=== Section Start ===
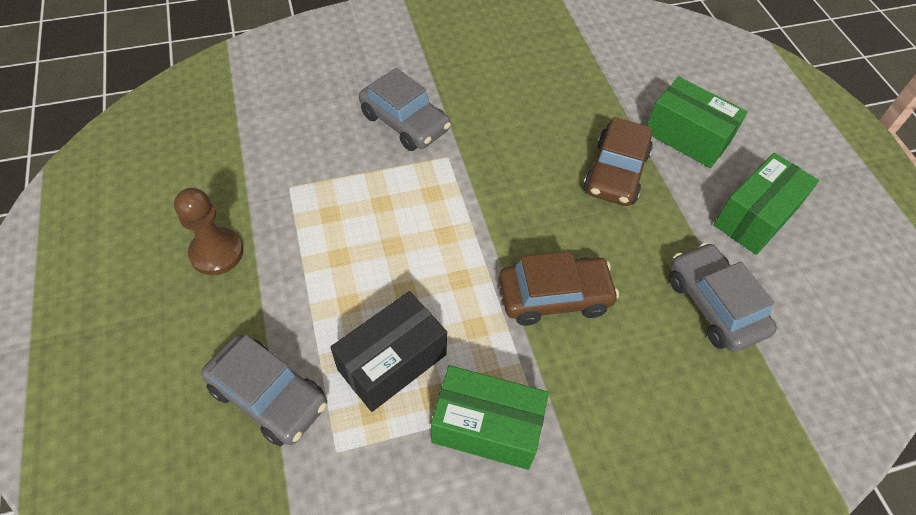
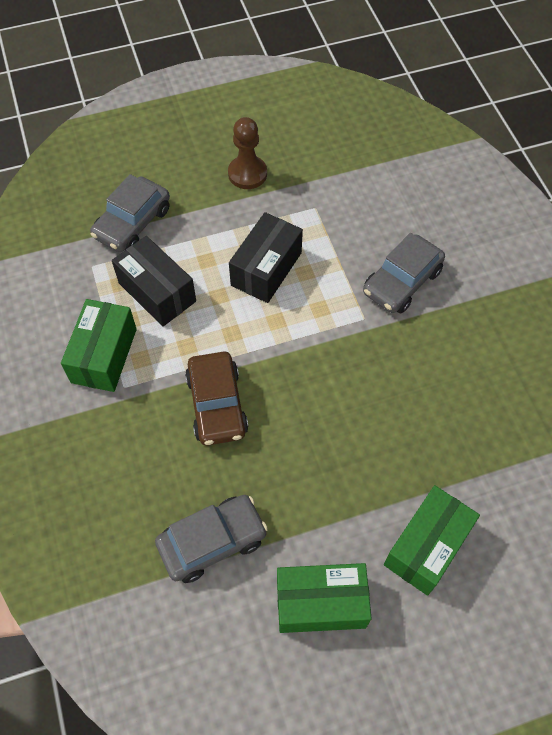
camera: 90 degrees right, 5 degrees up
(372, 240) = (266, 269): none -> black box
(615, 173) = (364, 466): brown car -> none
(755, 217) = (321, 603): green box -> green box turned 45 degrees counterclockwise

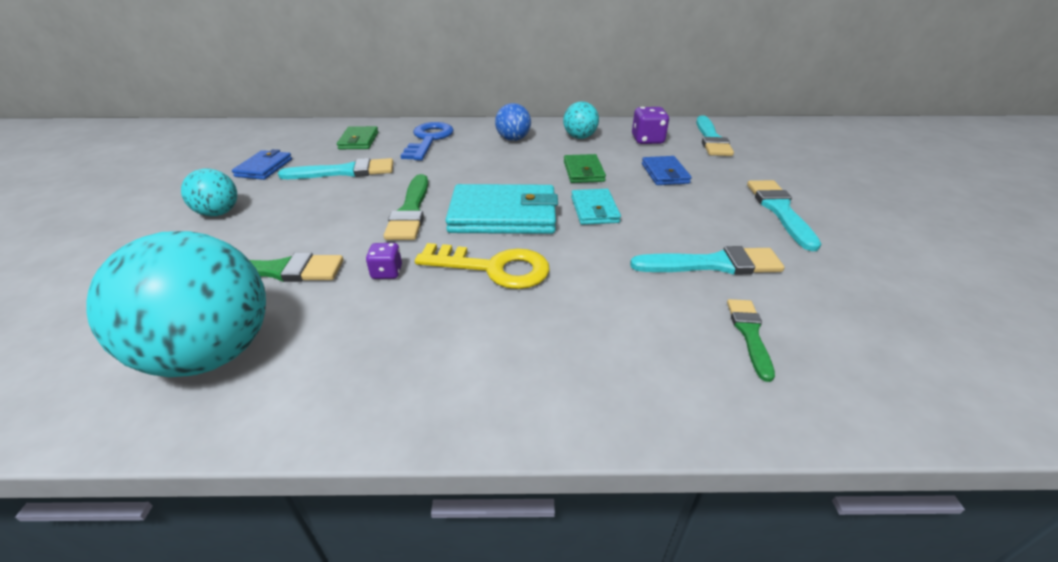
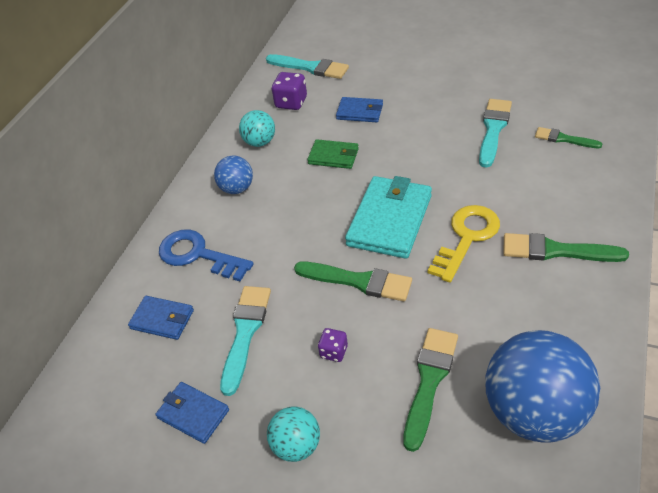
camera: 65 degrees left, 10 degrees up
(212, 353) = (534, 411): turquoise ball -> blue ball
(359, 141) = (162, 319): green wallet -> blue wallet
(387, 272) = (454, 302): purple dice -> purple dice (334, 352)
(493, 347) = (556, 250): none -> green brush
(594, 210) = (402, 166): turquoise wallet -> none
(779, 210) = (439, 77): turquoise brush -> none

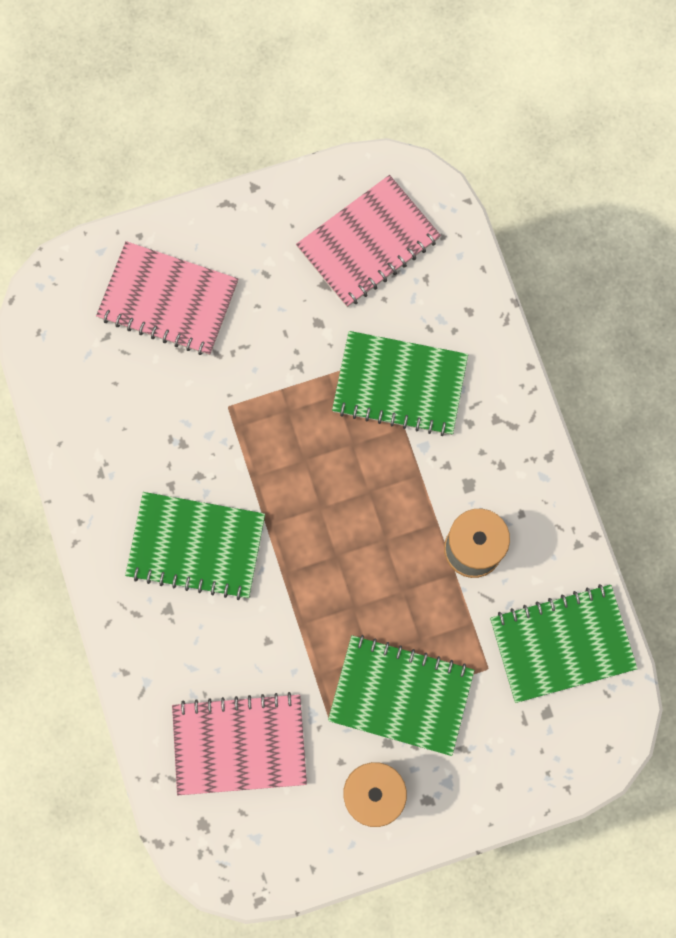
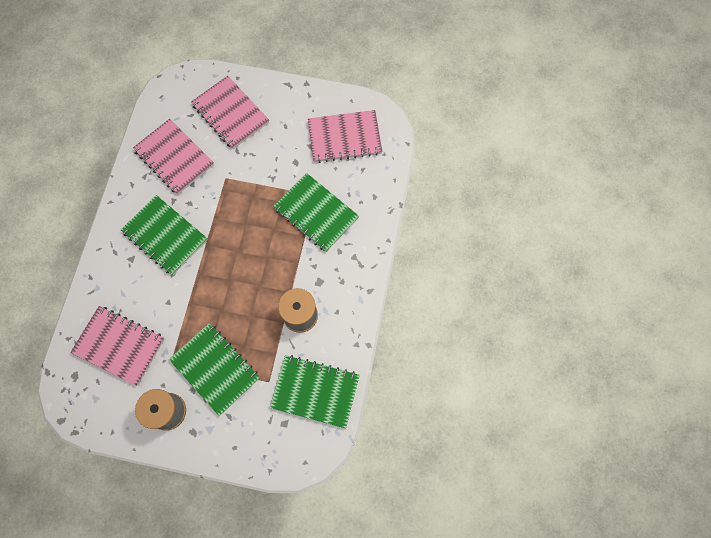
camera: 30 degrees right, 5 degrees down
(127, 418) = (174, 158): none -> pink notebook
=== Section End ===
→ TASK DIRECTIONS:
Reproduce the listing exactly, but keep its images out of the copy.

→ ANSWER TO THE EXERCISE:
camera: 90 degrees right, 5 degrees up
(372, 240) = (266, 269): none -> black box
(615, 173) = (364, 466): brown car -> none
(755, 217) = (321, 603): green box -> green box turned 45 degrees counterclockwise

camera: 65 degrees left, 10 degrees up
(212, 353) = (534, 411): turquoise ball -> blue ball
(359, 141) = (162, 319): green wallet -> blue wallet
(387, 272) = (454, 302): purple dice -> purple dice (334, 352)
(493, 347) = (556, 250): none -> green brush
(594, 210) = (402, 166): turquoise wallet -> none
(779, 210) = (439, 77): turquoise brush -> none

camera: 30 degrees right, 5 degrees down
(127, 418) = (174, 158): none -> pink notebook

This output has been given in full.